Assigned task
Each record must be repeated exactly. None may be dropped.

Saved data entries:

----

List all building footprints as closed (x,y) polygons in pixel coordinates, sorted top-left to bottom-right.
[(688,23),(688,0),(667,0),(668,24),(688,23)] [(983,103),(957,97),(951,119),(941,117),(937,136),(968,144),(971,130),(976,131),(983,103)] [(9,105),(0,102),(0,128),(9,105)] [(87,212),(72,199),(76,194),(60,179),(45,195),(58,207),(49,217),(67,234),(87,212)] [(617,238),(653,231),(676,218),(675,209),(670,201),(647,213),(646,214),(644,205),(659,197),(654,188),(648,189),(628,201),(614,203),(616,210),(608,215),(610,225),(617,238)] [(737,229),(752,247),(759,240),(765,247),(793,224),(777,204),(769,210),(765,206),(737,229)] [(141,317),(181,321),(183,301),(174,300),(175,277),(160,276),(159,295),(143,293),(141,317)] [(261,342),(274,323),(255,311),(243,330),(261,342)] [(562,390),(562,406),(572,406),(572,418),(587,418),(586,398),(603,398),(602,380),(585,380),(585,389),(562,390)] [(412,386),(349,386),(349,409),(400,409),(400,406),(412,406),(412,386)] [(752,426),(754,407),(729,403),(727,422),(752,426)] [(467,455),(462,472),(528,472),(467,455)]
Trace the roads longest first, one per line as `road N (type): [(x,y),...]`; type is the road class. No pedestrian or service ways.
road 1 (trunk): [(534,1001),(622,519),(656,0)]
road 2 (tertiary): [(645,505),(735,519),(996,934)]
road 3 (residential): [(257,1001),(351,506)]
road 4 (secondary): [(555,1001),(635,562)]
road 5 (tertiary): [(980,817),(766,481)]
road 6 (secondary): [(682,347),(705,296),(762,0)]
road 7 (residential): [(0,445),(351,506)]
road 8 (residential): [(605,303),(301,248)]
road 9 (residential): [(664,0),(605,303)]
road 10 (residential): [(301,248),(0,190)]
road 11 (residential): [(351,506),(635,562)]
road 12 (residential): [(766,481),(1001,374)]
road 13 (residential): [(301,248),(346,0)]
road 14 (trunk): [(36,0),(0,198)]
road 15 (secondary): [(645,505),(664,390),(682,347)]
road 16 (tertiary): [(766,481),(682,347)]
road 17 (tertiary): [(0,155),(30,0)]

----

Your solution
List all building footprints as closed (x,y) polygons in pixel coordinates, sorted top-left to bottom-right.
[(688,23),(688,0),(667,0),(668,24),(688,23)] [(983,103),(957,97),(951,119),(941,117),(937,136),(968,144),(971,130),(976,131),(983,103)] [(9,105),(0,102),(0,128),(9,105)] [(87,212),(72,199),(76,194),(60,179),(45,195),(58,207),(49,217),(67,234),(87,212)] [(617,238),(653,231),(676,218),(675,209),(670,201),(647,213),(646,214),(644,205),(659,197),(654,188),(648,189),(628,201),(614,203),(616,210),(608,215),(610,225),(617,238)] [(737,229),(752,247),(759,240),(765,247),(793,224),(777,204),(769,210),(765,206),(737,229)] [(141,317),(181,321),(183,301),(174,300),(175,277),(160,276),(159,295),(143,293),(141,317)] [(261,342),(274,323),(255,311),(243,330),(261,342)] [(562,390),(562,406),(572,406),(572,418),(587,418),(586,398),(603,398),(602,380),(585,380),(585,389),(562,390)] [(412,386),(349,386),(349,409),(400,409),(400,406),(412,406),(412,386)] [(752,426),(754,407),(729,403),(727,422),(752,426)] [(467,455),(462,472),(528,472),(467,455)]
Trace the roads longest first, one per line as `road N (type): [(x,y),...]`; type is the road class. No pedestrian or service ways.
road 1 (trunk): [(534,1001),(622,519),(656,0)]
road 2 (tertiary): [(645,505),(735,519),(996,934)]
road 3 (residential): [(257,1001),(351,506)]
road 4 (secondary): [(555,1001),(635,562)]
road 5 (tertiary): [(980,817),(766,481)]
road 6 (secondary): [(682,347),(705,296),(762,0)]
road 7 (residential): [(0,445),(351,506)]
road 8 (residential): [(605,303),(301,248)]
road 9 (residential): [(664,0),(605,303)]
road 10 (residential): [(301,248),(0,190)]
road 11 (residential): [(351,506),(635,562)]
road 12 (residential): [(766,481),(1001,374)]
road 13 (residential): [(301,248),(346,0)]
road 14 (trunk): [(36,0),(0,198)]
road 15 (secondary): [(645,505),(664,390),(682,347)]
road 16 (tertiary): [(766,481),(682,347)]
road 17 (tertiary): [(0,155),(30,0)]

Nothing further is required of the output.